_EXERCISE AIM_
The records below must be repeated exactly, but without their pictures.

_SUPPLIED RECORDS_
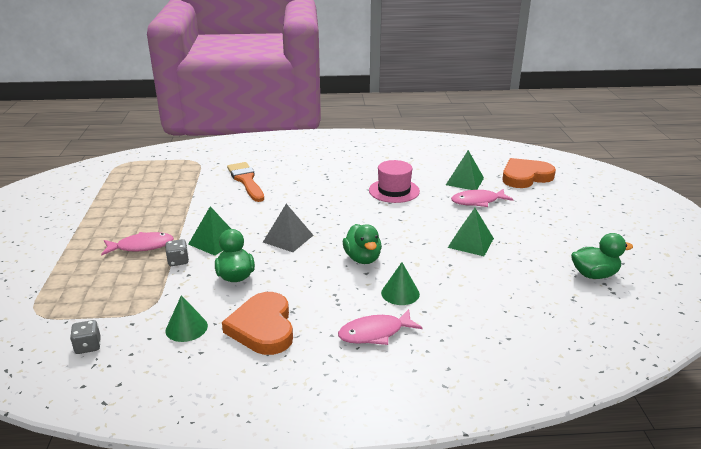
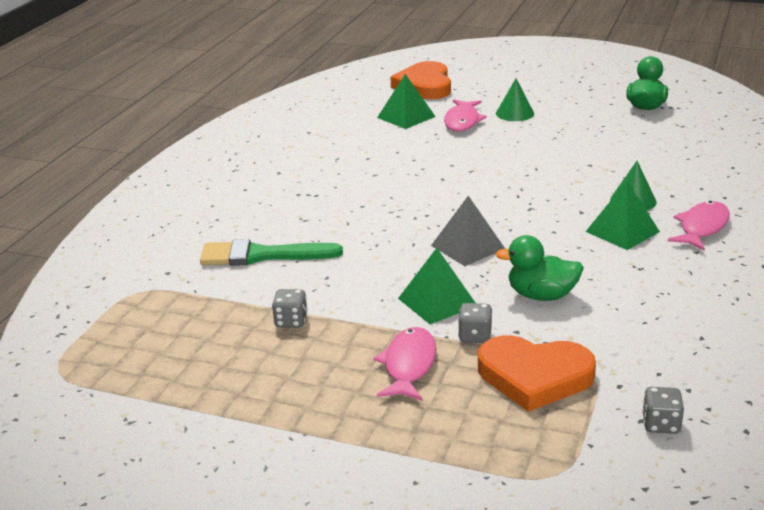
camera: 65 degrees left, 0 degrees up
(179, 204) = (291, 321): none -> grey dice
(186, 328) = (647, 343): green cone -> green cone (515, 113)
(246, 180) = (261, 255): orange brush -> green brush
(263, 327) = (666, 290): orange heart -> orange heart (534, 376)
(362, 258) = (548, 208): green duck -> none
(375, 333) = (702, 227): pink fish -> pink fish turned 150 degrees counterclockwise
(394, 191) = (394, 160): pink hat -> none
(470, 243) = (551, 145): green pyramid -> green pyramid (622, 231)

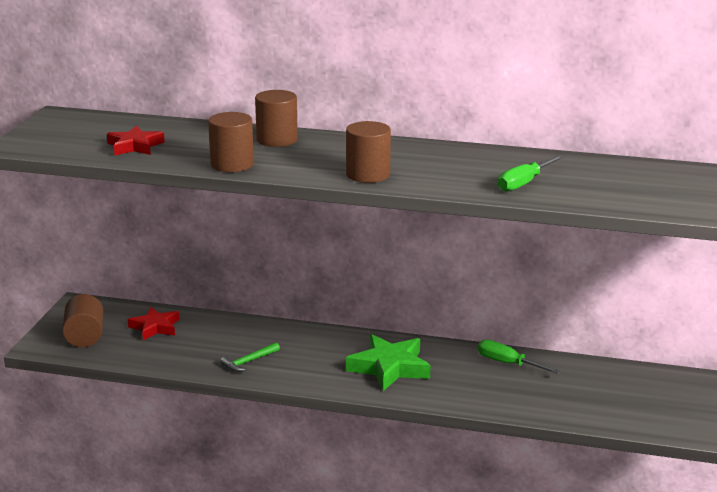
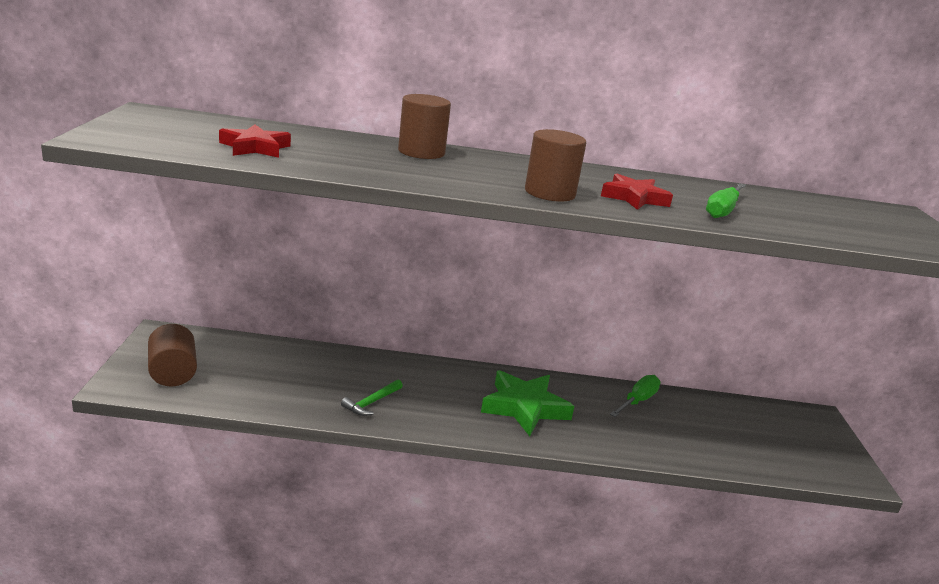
camera: 15 degrees left, 0 degrees up
(155, 327) = (254, 361): red star -> red star (634, 198)
(232, 164) = (385, 173): brown cylinder -> none
(507, 363) = (638, 400): green screwdriver -> green screwdriver turned 105 degrees clockwise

_RESULT FOR THIS TASK_
camera: 65 degrees left, 0 degrees up
(179, 204) = (291, 321): none -> grey dice
(186, 328) = (647, 343): green cone -> green cone (515, 113)
(246, 180) = (261, 255): orange brush -> green brush
(263, 327) = (666, 290): orange heart -> orange heart (534, 376)
(362, 258) = (548, 208): green duck -> none
(375, 333) = (702, 227): pink fish -> pink fish turned 150 degrees counterclockwise
(394, 191) = (394, 160): pink hat -> none
(470, 243) = (551, 145): green pyramid -> green pyramid (622, 231)

camera: 15 degrees left, 0 degrees up
(155, 327) = (254, 361): red star -> red star (634, 198)
(232, 164) = (385, 173): brown cylinder -> none
(507, 363) = (638, 400): green screwdriver -> green screwdriver turned 105 degrees clockwise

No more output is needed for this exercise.